* _Study material_
• • • • • • •
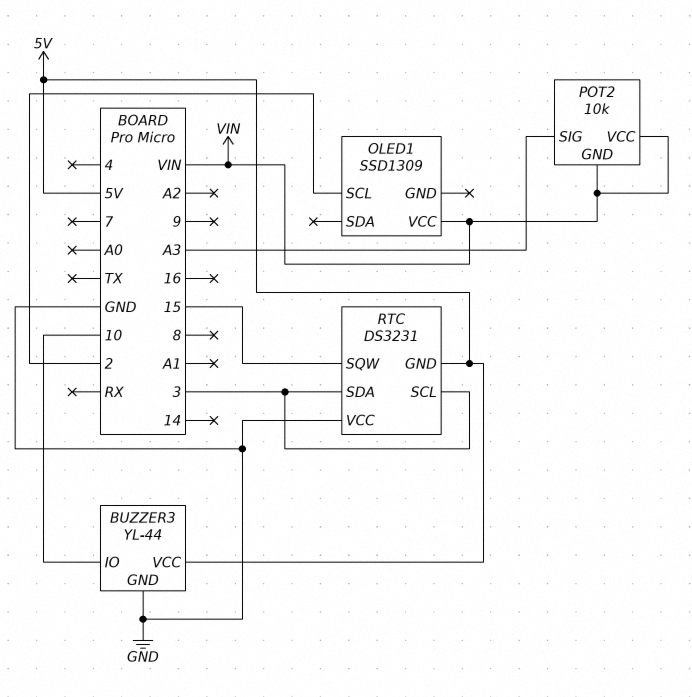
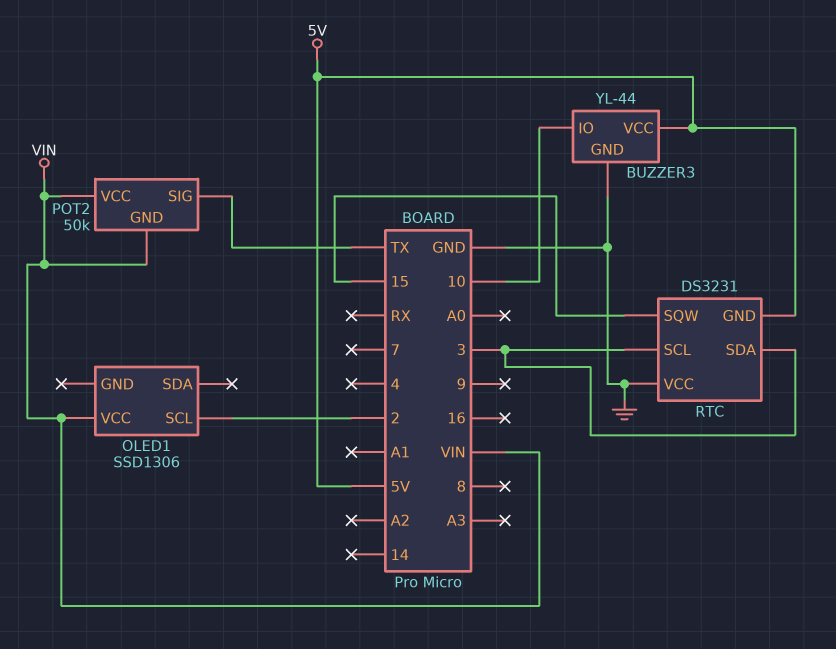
OLED1: SSD1309 -> SSD1306
POT2: 10k -> 50k
POT2 pin SIG: A3 -> TX

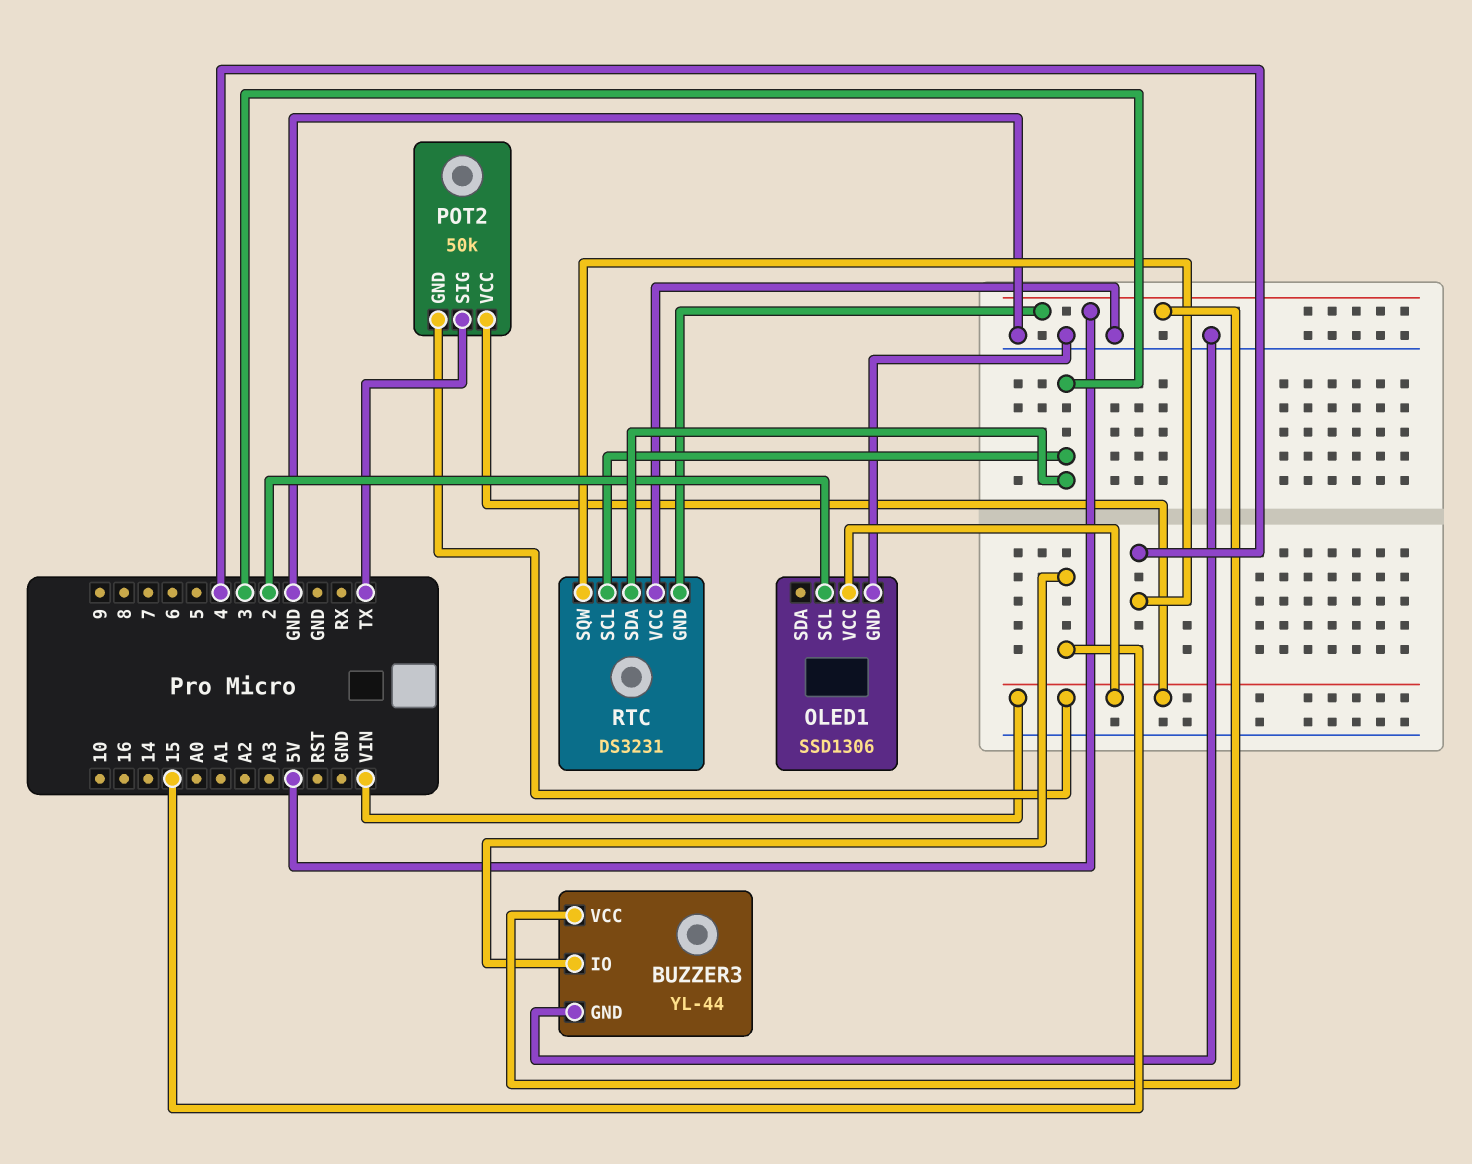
BUZZER3 pin IO: 10 -> 15
OLED1 pin GND: none -> GND
RTC pin SQW: 15 -> 4

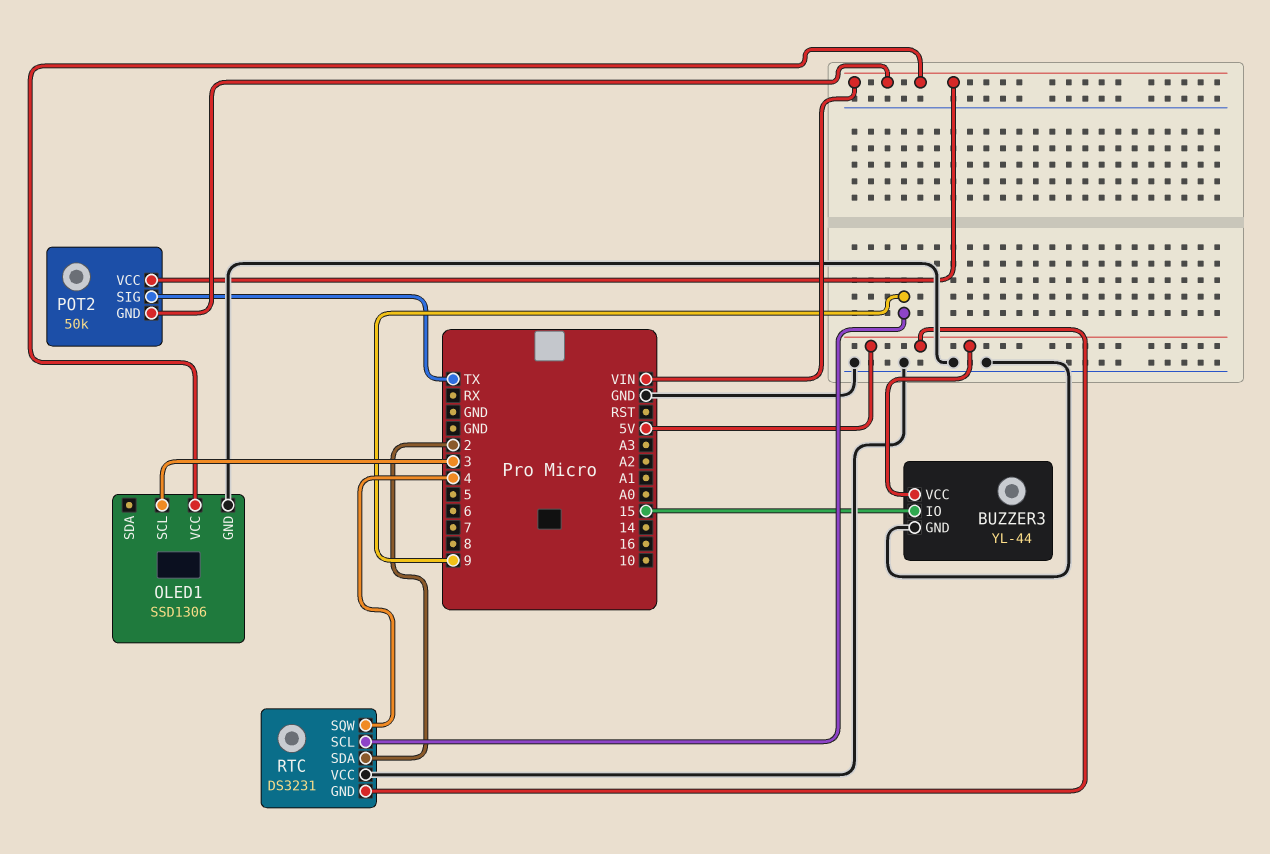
OLED1 pin SCL: 2 -> 3
RTC pin SCL: 3 -> 9
RTC pin SDA: 3 -> 2

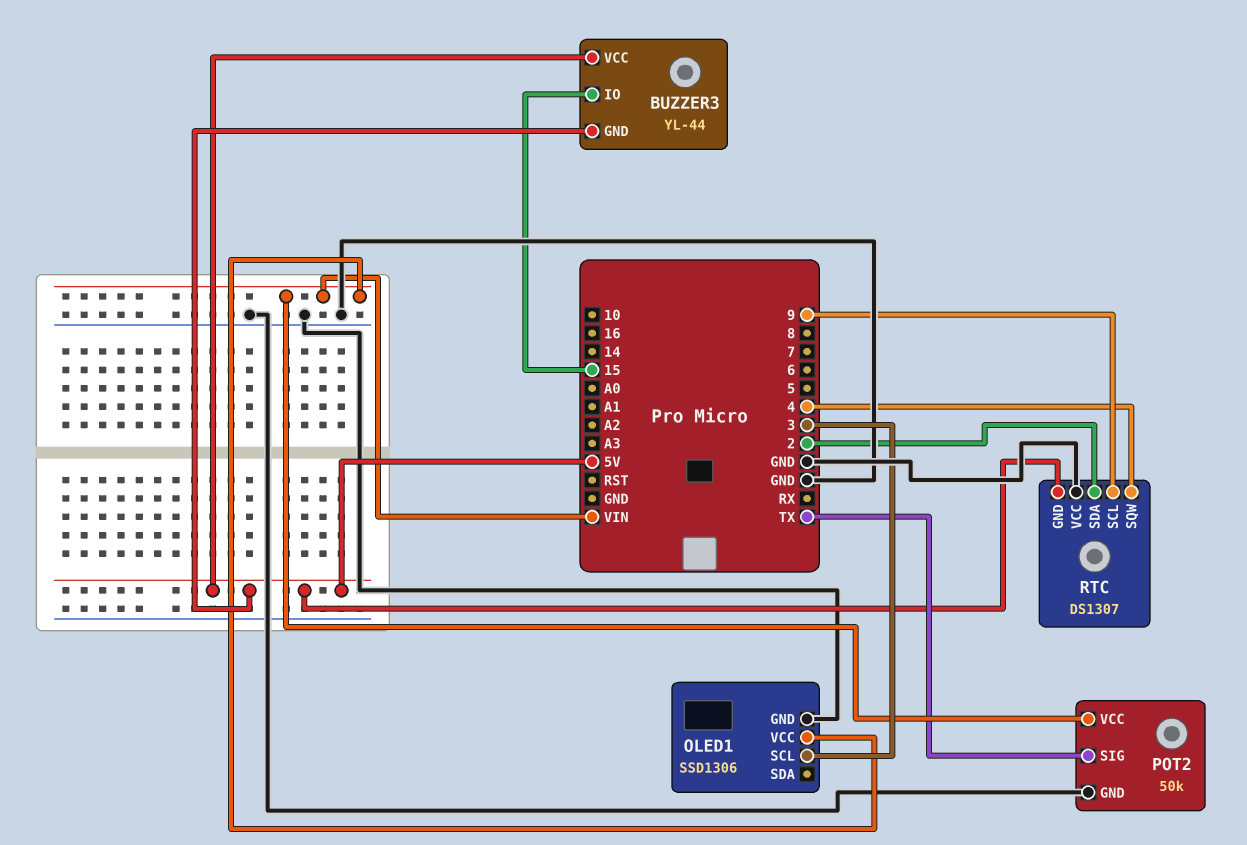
BUZZER3 pin GND: GND -> 5V
POT2 pin GND: VIN -> GND
RTC: DS3231 -> DS1307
• • • • • • •
Would you please print the entries once more, word for word, minus the pictures?

* _Task answer_
OLED1: SSD1309 -> SSD1306
POT2: 10k -> 50k
POT2 pin SIG: A3 -> TX

BUZZER3 pin IO: 10 -> 15
OLED1 pin GND: none -> GND
RTC pin SQW: 15 -> 4

OLED1 pin SCL: 2 -> 3
RTC pin SCL: 3 -> 9
RTC pin SDA: 3 -> 2

BUZZER3 pin GND: GND -> 5V
POT2 pin GND: VIN -> GND
RTC: DS3231 -> DS1307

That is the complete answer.